(RECORD SET)

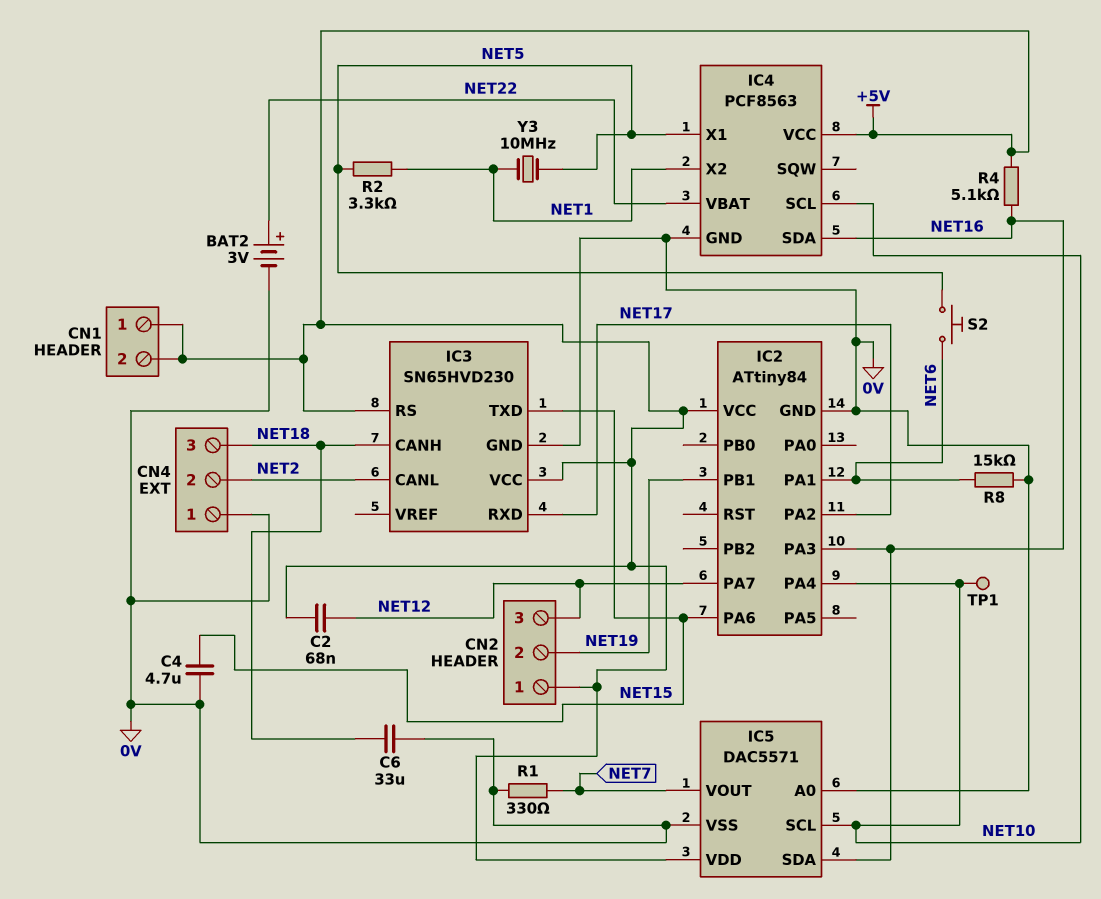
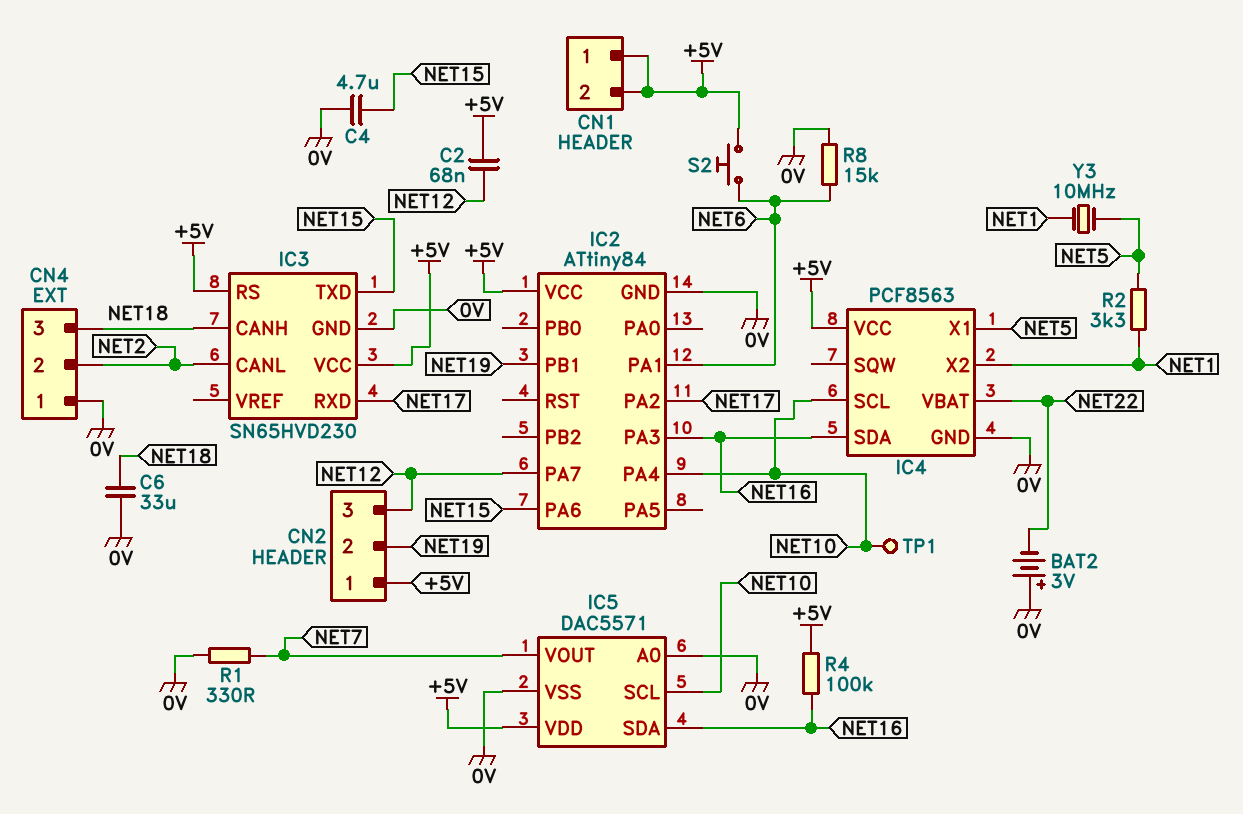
BAT2: 3V (plus NET22, minus 0V) -> 3V (plus 0V, minus NET22)
R4: 5.1k (+5V, NET16) -> 100k (+5V, NET16)
S2: button (NET5, NET6) -> button (+5V, NET6)

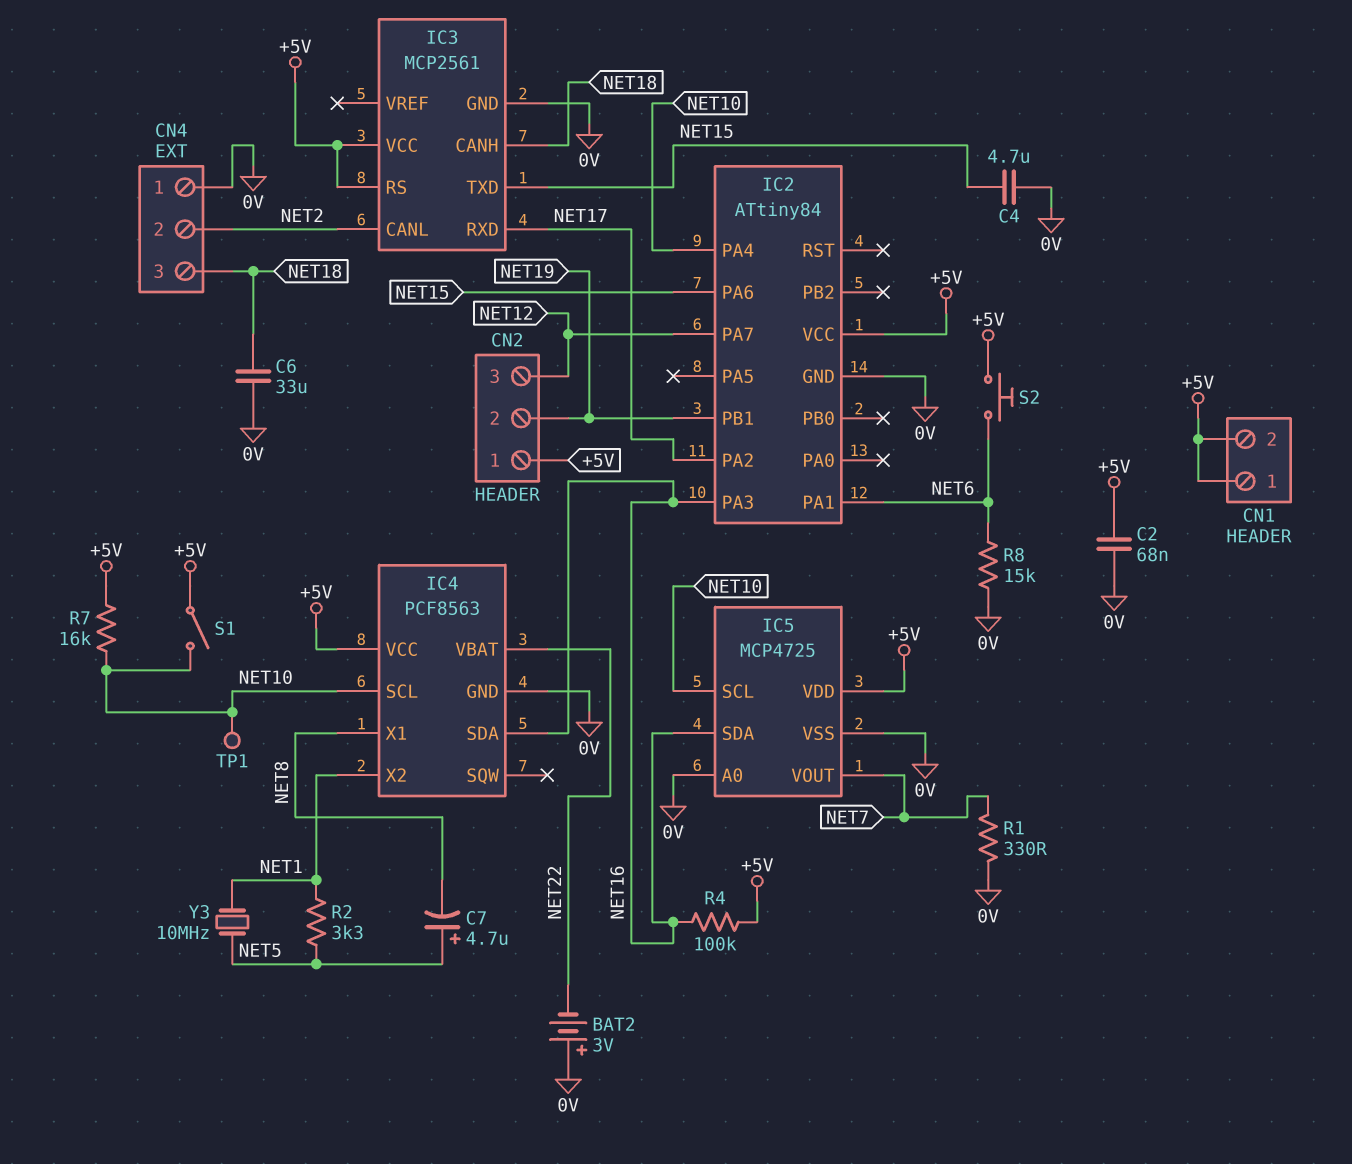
C2: 68nF (+5V, NET12) -> 68nF (+5V, 0V)
C7: none -> 4.7uF (plus NET5, minus NET8)
IC3: SN65HVD230 -> MCP2561
IC4 pin X1: NET5 -> NET8
IC5: DAC5571 -> MCP4725
R7: none -> 16k (+5V, NET10)
S1: none -> switch (+5V, NET10)

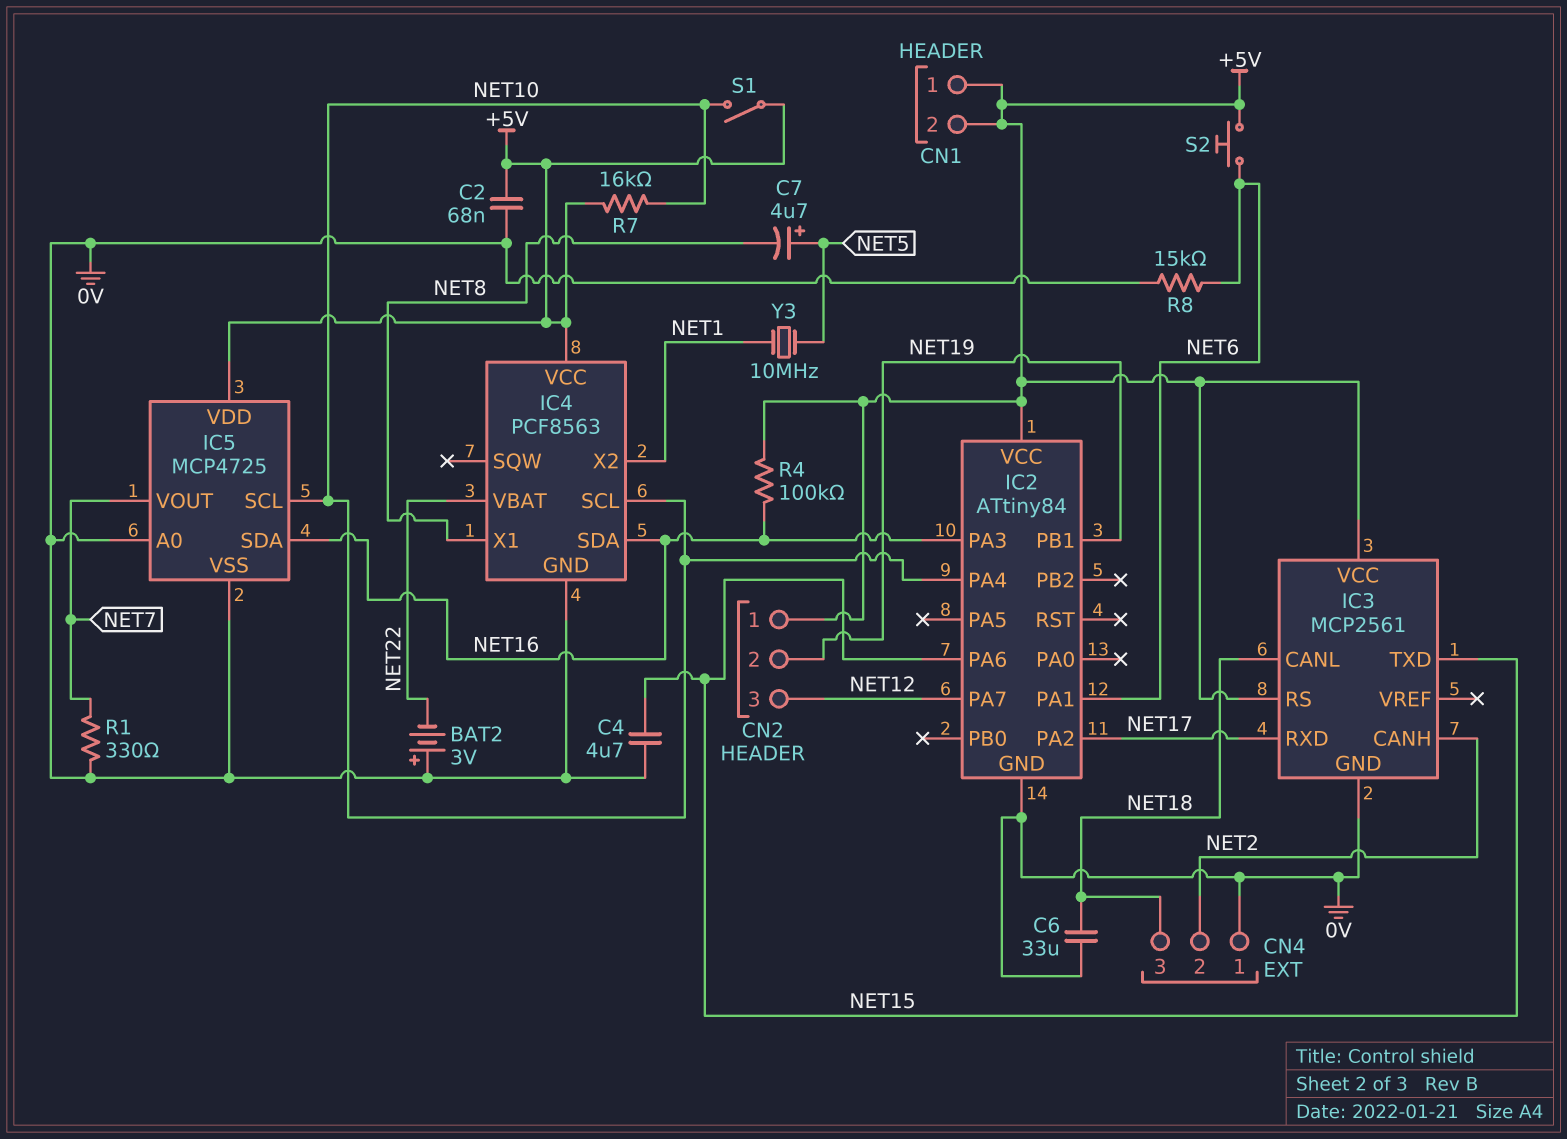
IC3 pin CANH: NET18 -> NET2
IC3 pin CANL: NET2 -> NET18
R2: 3.3k (NET1, NET5) -> none
TP1: test point (NET10) -> none

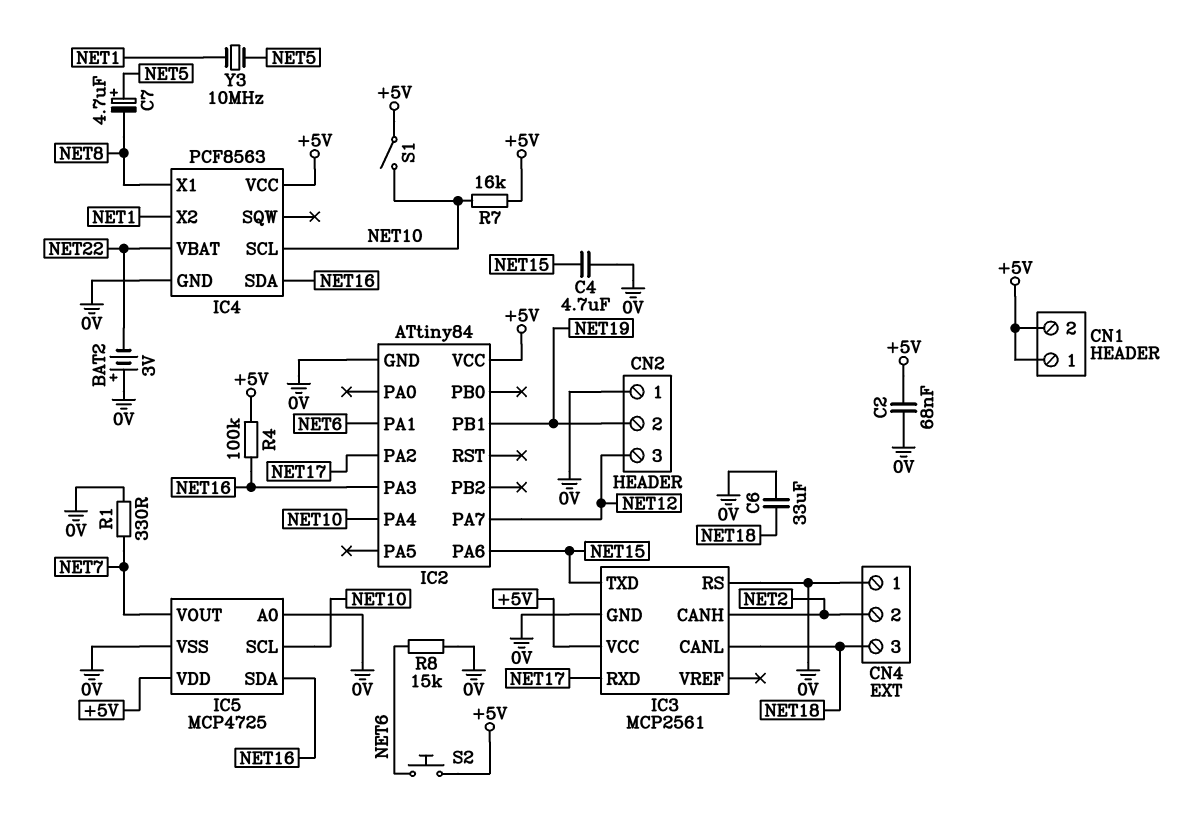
CN2 pin 1: +5V -> 0V
IC3 pin RS: +5V -> 0V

(End RECORD SET)

* [ASSIGNMENT]: A verbatim reproduction of each entry is expected, with every picture omitted.

* [RESPONSE AREA]:
BAT2: 3V (plus NET22, minus 0V) -> 3V (plus 0V, minus NET22)
R4: 5.1k (+5V, NET16) -> 100k (+5V, NET16)
S2: button (NET5, NET6) -> button (+5V, NET6)

C2: 68nF (+5V, NET12) -> 68nF (+5V, 0V)
C7: none -> 4.7uF (plus NET5, minus NET8)
IC3: SN65HVD230 -> MCP2561
IC4 pin X1: NET5 -> NET8
IC5: DAC5571 -> MCP4725
R7: none -> 16k (+5V, NET10)
S1: none -> switch (+5V, NET10)

IC3 pin CANH: NET18 -> NET2
IC3 pin CANL: NET2 -> NET18
R2: 3.3k (NET1, NET5) -> none
TP1: test point (NET10) -> none

CN2 pin 1: +5V -> 0V
IC3 pin RS: +5V -> 0V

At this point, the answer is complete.